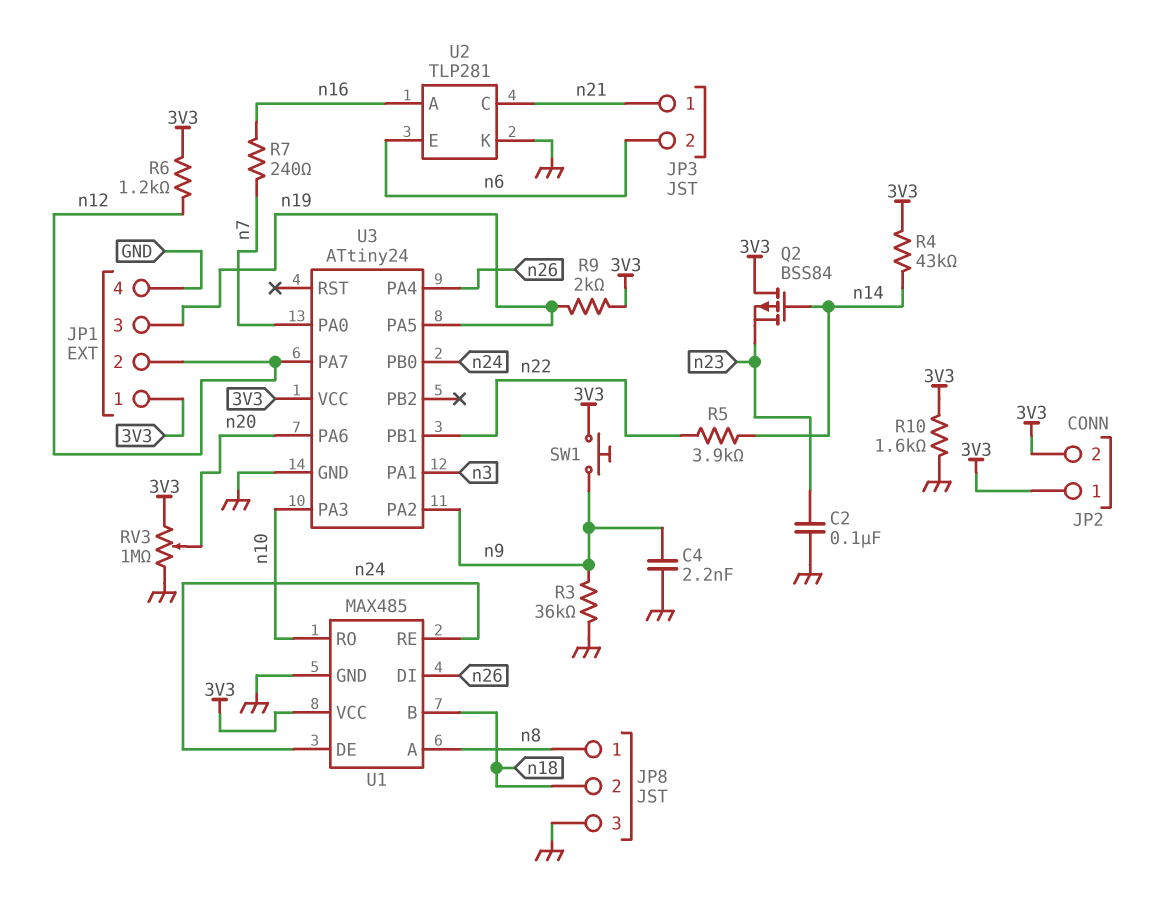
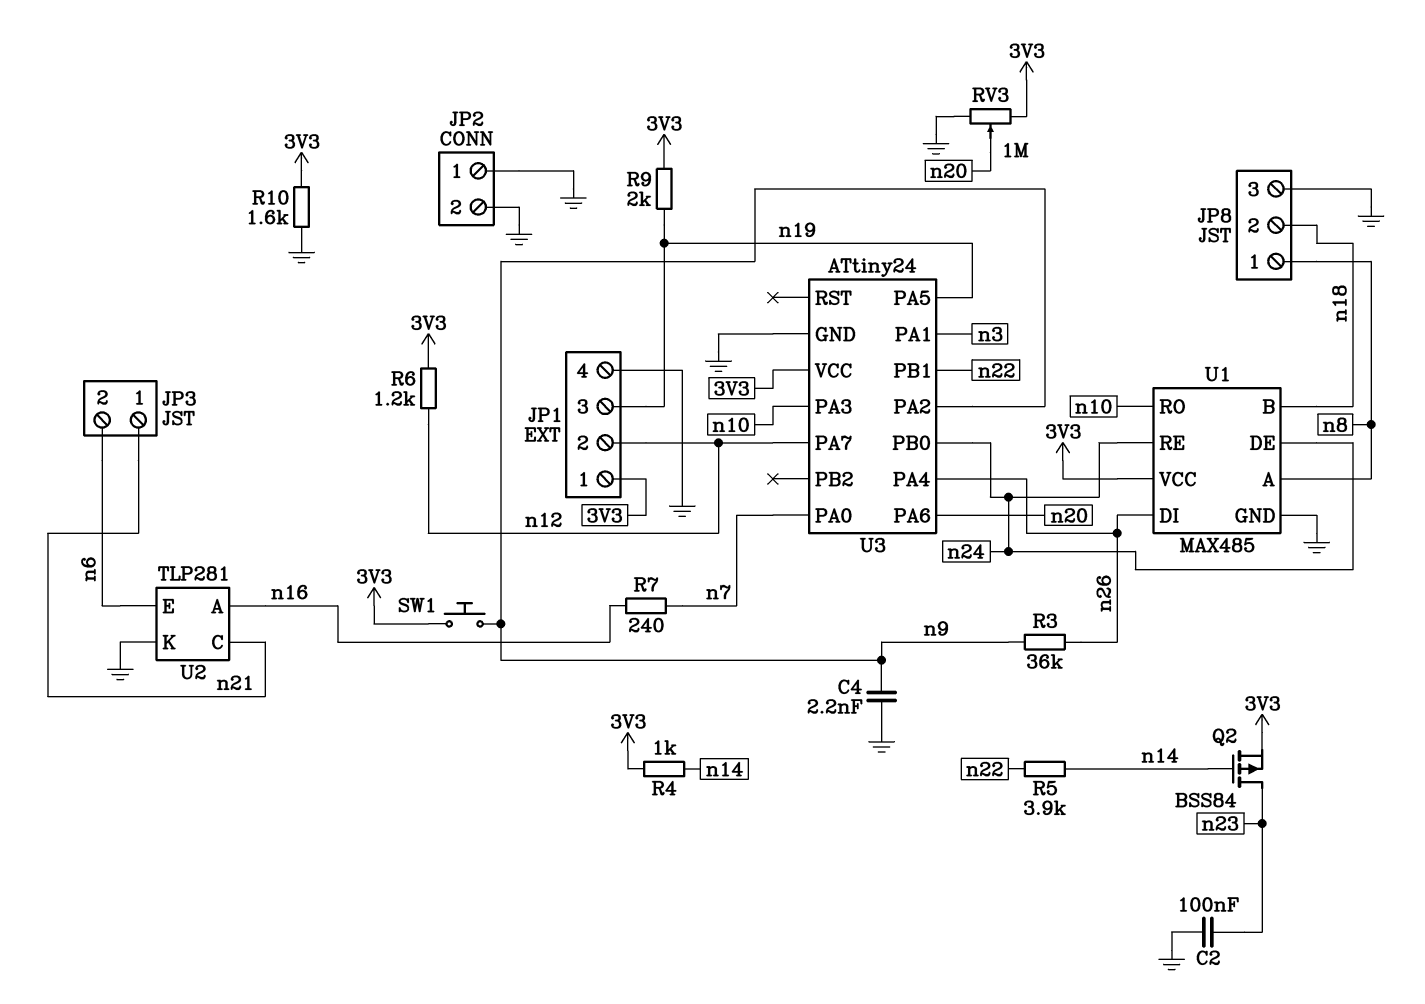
JP2 pin 1: 3V3 -> GND
JP2 pin 2: 3V3 -> GND
Q2: PMOS BSS84 (G n14, D 3V3, S n23) -> PMOS BSS84 (G n14, D n23, S 3V3)
R3: 36k (GND, n9) -> 36k (n9, n26)
R4: 43k (3V3, n14) -> 1k (3V3, n14)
^^^^^^^^
With the images removed, write out all of the material above exactly.

ANSWER TO THE PROBLEM:
JP2 pin 1: 3V3 -> GND
JP2 pin 2: 3V3 -> GND
Q2: PMOS BSS84 (G n14, D 3V3, S n23) -> PMOS BSS84 (G n14, D n23, S 3V3)
R3: 36k (GND, n9) -> 36k (n9, n26)
R4: 43k (3V3, n14) -> 1k (3V3, n14)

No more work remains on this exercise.